All of the data must be written out verbatim, with pictures excluded.

====== Dataset excerpts ======

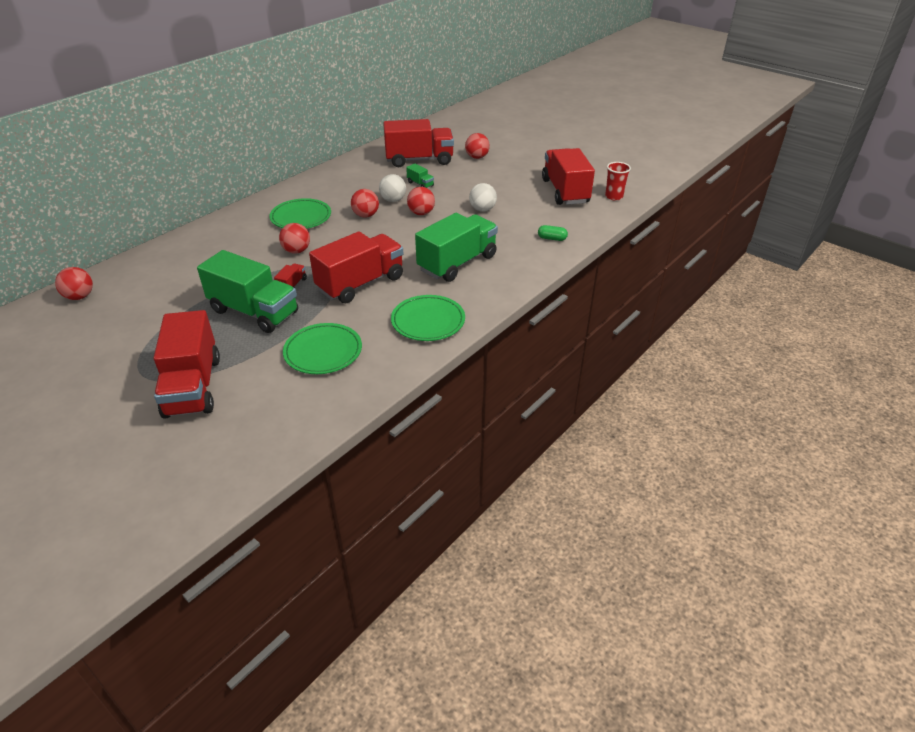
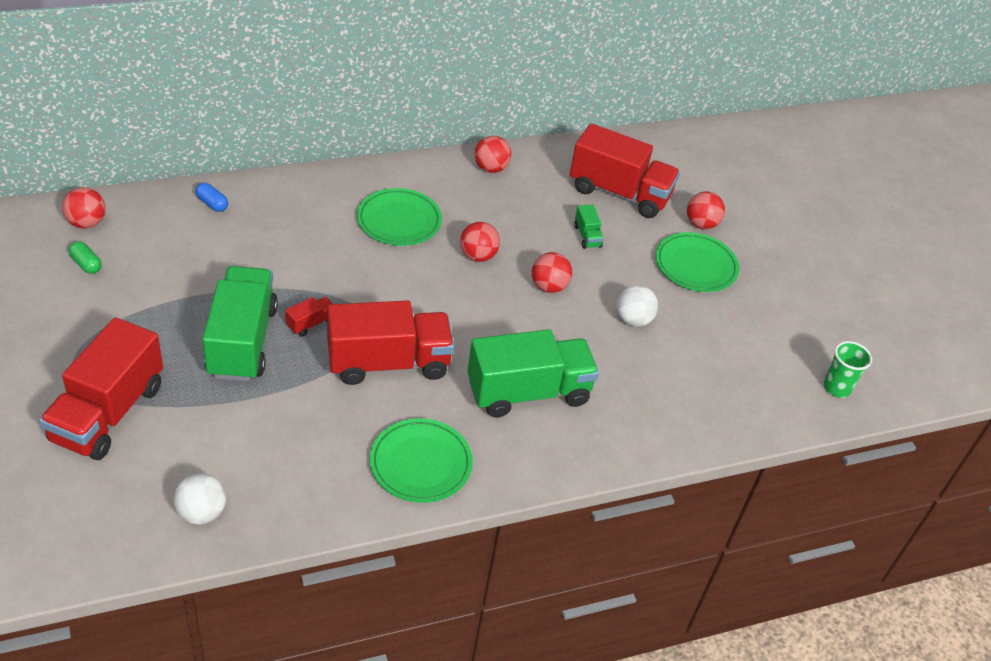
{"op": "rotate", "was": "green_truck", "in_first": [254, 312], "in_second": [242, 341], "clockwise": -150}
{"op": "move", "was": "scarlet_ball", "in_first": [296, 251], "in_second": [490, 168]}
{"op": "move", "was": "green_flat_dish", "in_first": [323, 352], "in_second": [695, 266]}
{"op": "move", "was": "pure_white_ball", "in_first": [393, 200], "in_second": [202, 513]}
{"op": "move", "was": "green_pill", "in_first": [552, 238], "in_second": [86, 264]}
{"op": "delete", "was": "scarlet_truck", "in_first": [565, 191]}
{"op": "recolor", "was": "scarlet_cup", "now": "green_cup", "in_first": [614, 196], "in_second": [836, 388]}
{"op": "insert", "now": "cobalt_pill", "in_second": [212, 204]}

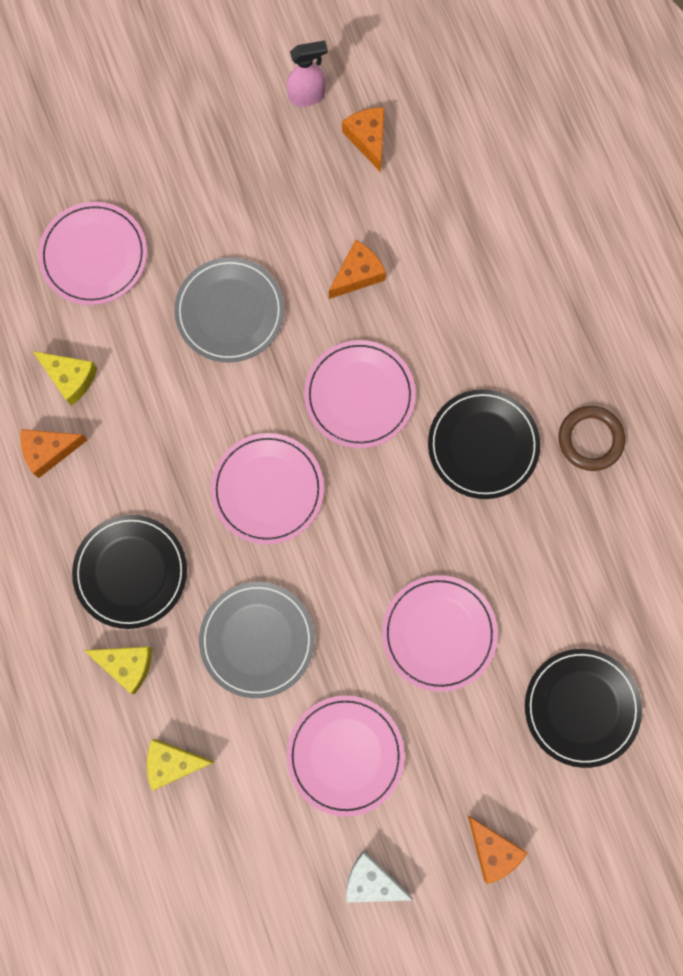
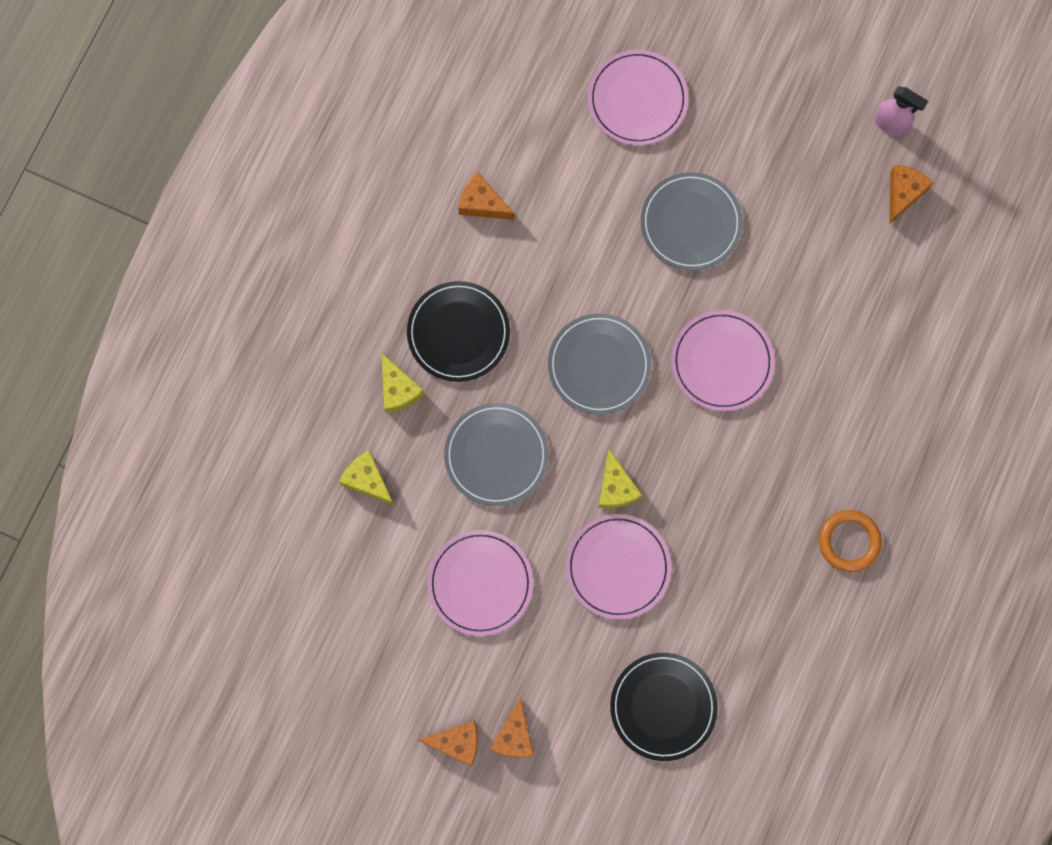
{"op": "move", "was": "golden_cheese_wedge", "in_first": [70, 378], "in_second": [616, 487]}
{"op": "recolor", "was": "rosy_flat_dish", "now": "grey_flat_dish", "in_first": [267, 489], "in_second": [599, 365]}
{"op": "move", "was": "orange_cheese_wedge", "in_first": [357, 274], "in_second": [457, 742]}
{"op": "delete", "was": "pure_white_cheese_wedge", "in_first": [371, 880]}
{"op": "delete", "was": "jet-black_flat_dish", "in_first": [483, 445]}
{"op": "recolor", "was": "brown_hoop", "now": "orange_hoop", "in_first": [590, 439], "in_second": [849, 541]}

======

# Solution to the problem:
{"op": "rotate", "was": "green_truck", "in_first": [254, 312], "in_second": [242, 341], "clockwise": -150}
{"op": "move", "was": "scarlet_ball", "in_first": [296, 251], "in_second": [490, 168]}
{"op": "move", "was": "green_flat_dish", "in_first": [323, 352], "in_second": [695, 266]}
{"op": "move", "was": "pure_white_ball", "in_first": [393, 200], "in_second": [202, 513]}
{"op": "move", "was": "green_pill", "in_first": [552, 238], "in_second": [86, 264]}
{"op": "delete", "was": "scarlet_truck", "in_first": [565, 191]}
{"op": "recolor", "was": "scarlet_cup", "now": "green_cup", "in_first": [614, 196], "in_second": [836, 388]}
{"op": "insert", "now": "cobalt_pill", "in_second": [212, 204]}

{"op": "move", "was": "golden_cheese_wedge", "in_first": [70, 378], "in_second": [616, 487]}
{"op": "recolor", "was": "rosy_flat_dish", "now": "grey_flat_dish", "in_first": [267, 489], "in_second": [599, 365]}
{"op": "move", "was": "orange_cheese_wedge", "in_first": [357, 274], "in_second": [457, 742]}
{"op": "delete", "was": "pure_white_cheese_wedge", "in_first": [371, 880]}
{"op": "delete", "was": "jet-black_flat_dish", "in_first": [483, 445]}
{"op": "recolor", "was": "brown_hoop", "now": "orange_hoop", "in_first": [590, 439], "in_second": [849, 541]}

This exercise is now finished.